* Problem requirements *
Would you repeat each of the lines below exactly?
----------------------------------------
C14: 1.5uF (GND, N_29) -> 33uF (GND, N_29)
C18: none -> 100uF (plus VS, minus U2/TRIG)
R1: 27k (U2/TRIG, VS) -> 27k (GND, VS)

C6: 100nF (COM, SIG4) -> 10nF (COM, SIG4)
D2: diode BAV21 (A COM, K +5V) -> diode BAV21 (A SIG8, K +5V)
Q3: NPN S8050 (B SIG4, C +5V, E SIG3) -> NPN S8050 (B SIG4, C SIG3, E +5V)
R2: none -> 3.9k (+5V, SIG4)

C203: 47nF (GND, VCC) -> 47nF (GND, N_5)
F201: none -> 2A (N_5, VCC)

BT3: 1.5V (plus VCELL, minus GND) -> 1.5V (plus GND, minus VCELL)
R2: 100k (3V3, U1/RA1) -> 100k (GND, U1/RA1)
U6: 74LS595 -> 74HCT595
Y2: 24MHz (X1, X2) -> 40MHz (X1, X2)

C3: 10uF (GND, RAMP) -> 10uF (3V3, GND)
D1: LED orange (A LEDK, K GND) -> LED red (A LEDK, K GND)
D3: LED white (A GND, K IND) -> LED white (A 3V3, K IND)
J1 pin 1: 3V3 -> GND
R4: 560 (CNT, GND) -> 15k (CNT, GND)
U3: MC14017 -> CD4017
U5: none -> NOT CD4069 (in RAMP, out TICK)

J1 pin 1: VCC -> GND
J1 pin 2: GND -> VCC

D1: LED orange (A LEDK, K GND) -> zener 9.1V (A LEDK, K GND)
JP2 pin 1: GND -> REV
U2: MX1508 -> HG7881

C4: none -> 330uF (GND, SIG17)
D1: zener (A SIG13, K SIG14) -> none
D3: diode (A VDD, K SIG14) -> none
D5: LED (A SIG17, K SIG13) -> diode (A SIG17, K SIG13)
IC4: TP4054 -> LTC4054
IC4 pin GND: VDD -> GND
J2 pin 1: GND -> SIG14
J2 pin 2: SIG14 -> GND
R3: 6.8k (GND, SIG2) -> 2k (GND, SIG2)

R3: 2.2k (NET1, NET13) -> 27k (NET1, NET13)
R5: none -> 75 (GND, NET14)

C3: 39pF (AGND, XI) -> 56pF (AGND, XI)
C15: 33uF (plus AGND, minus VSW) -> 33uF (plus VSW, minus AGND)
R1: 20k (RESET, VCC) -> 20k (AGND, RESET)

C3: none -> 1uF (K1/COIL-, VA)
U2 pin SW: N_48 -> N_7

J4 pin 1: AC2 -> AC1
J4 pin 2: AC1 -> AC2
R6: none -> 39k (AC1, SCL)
----------------------------------------
* Answer to this exercise *
C14: 1.5uF (GND, N_29) -> 33uF (GND, N_29)
C18: none -> 100uF (plus VS, minus U2/TRIG)
R1: 27k (U2/TRIG, VS) -> 27k (GND, VS)

C6: 100nF (COM, SIG4) -> 10nF (COM, SIG4)
D2: diode BAV21 (A COM, K +5V) -> diode BAV21 (A SIG8, K +5V)
Q3: NPN S8050 (B SIG4, C +5V, E SIG3) -> NPN S8050 (B SIG4, C SIG3, E +5V)
R2: none -> 3.9k (+5V, SIG4)

C203: 47nF (GND, VCC) -> 47nF (GND, N_5)
F201: none -> 2A (N_5, VCC)

BT3: 1.5V (plus VCELL, minus GND) -> 1.5V (plus GND, minus VCELL)
R2: 100k (3V3, U1/RA1) -> 100k (GND, U1/RA1)
U6: 74LS595 -> 74HCT595
Y2: 24MHz (X1, X2) -> 40MHz (X1, X2)

C3: 10uF (GND, RAMP) -> 10uF (3V3, GND)
D1: LED orange (A LEDK, K GND) -> LED red (A LEDK, K GND)
D3: LED white (A GND, K IND) -> LED white (A 3V3, K IND)
J1 pin 1: 3V3 -> GND
R4: 560 (CNT, GND) -> 15k (CNT, GND)
U3: MC14017 -> CD4017
U5: none -> NOT CD4069 (in RAMP, out TICK)

J1 pin 1: VCC -> GND
J1 pin 2: GND -> VCC

D1: LED orange (A LEDK, K GND) -> zener 9.1V (A LEDK, K GND)
JP2 pin 1: GND -> REV
U2: MX1508 -> HG7881

C4: none -> 330uF (GND, SIG17)
D1: zener (A SIG13, K SIG14) -> none
D3: diode (A VDD, K SIG14) -> none
D5: LED (A SIG17, K SIG13) -> diode (A SIG17, K SIG13)
IC4: TP4054 -> LTC4054
IC4 pin GND: VDD -> GND
J2 pin 1: GND -> SIG14
J2 pin 2: SIG14 -> GND
R3: 6.8k (GND, SIG2) -> 2k (GND, SIG2)

R3: 2.2k (NET1, NET13) -> 27k (NET1, NET13)
R5: none -> 75 (GND, NET14)

C3: 39pF (AGND, XI) -> 56pF (AGND, XI)
C15: 33uF (plus AGND, minus VSW) -> 33uF (plus VSW, minus AGND)
R1: 20k (RESET, VCC) -> 20k (AGND, RESET)

C3: none -> 1uF (K1/COIL-, VA)
U2 pin SW: N_48 -> N_7

J4 pin 1: AC2 -> AC1
J4 pin 2: AC1 -> AC2
R6: none -> 39k (AC1, SCL)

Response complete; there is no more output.